-- Exercise data follows --

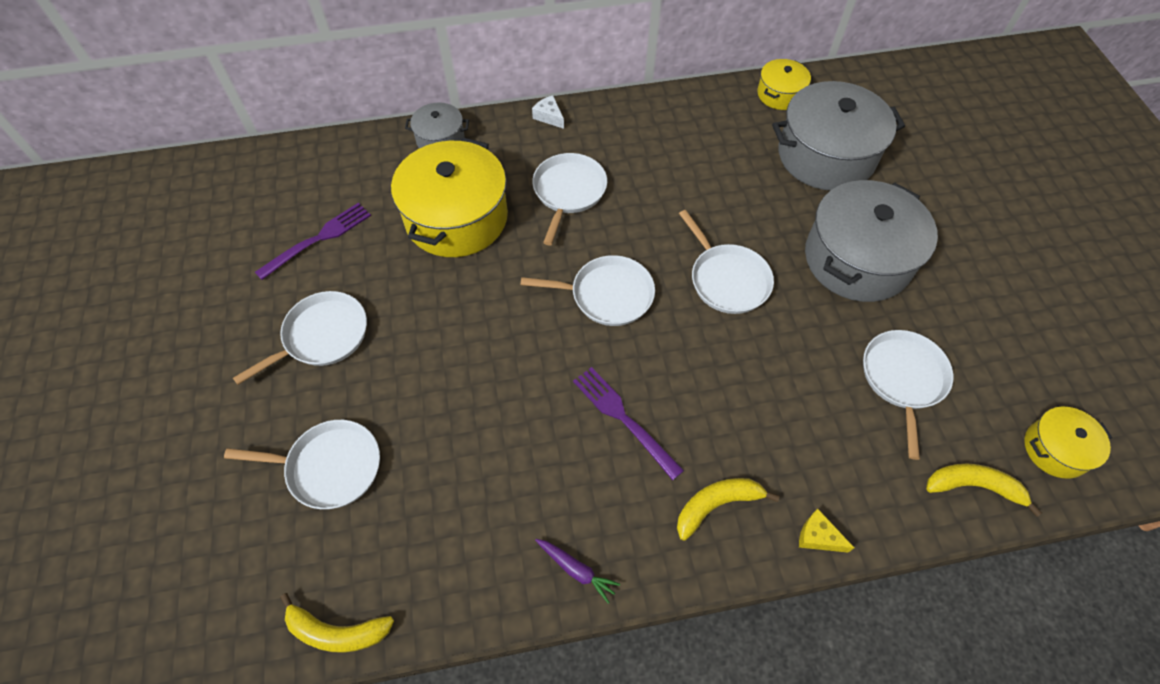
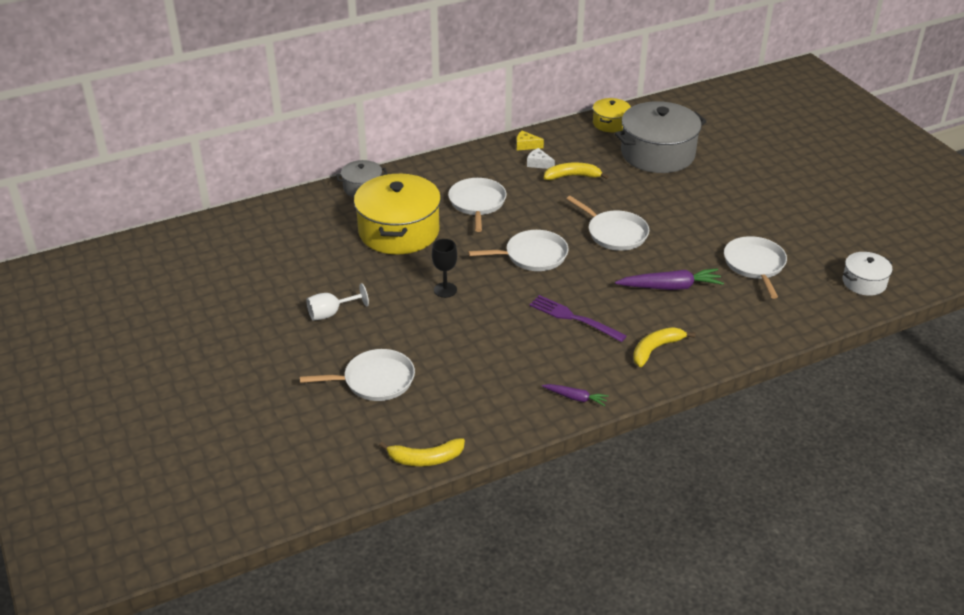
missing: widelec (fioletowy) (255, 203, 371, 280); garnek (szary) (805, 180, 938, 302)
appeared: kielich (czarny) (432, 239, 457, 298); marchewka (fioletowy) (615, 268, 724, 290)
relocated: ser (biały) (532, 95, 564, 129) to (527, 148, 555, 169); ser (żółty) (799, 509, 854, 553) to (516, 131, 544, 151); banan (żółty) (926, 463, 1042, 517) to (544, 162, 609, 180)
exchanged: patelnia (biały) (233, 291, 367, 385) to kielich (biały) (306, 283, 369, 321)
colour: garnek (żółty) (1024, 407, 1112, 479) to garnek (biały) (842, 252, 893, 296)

-- Exercise data concluded --

Exercise prompt: The answer is the line containing "exchanged: patelnia (biały)" together with every line after it in the records, repeated exactly and with nothing else.

Your solution:
exchanged: patelnia (biały) (233, 291, 367, 385) to kielich (biały) (306, 283, 369, 321)
colour: garnek (żółty) (1024, 407, 1112, 479) to garnek (biały) (842, 252, 893, 296)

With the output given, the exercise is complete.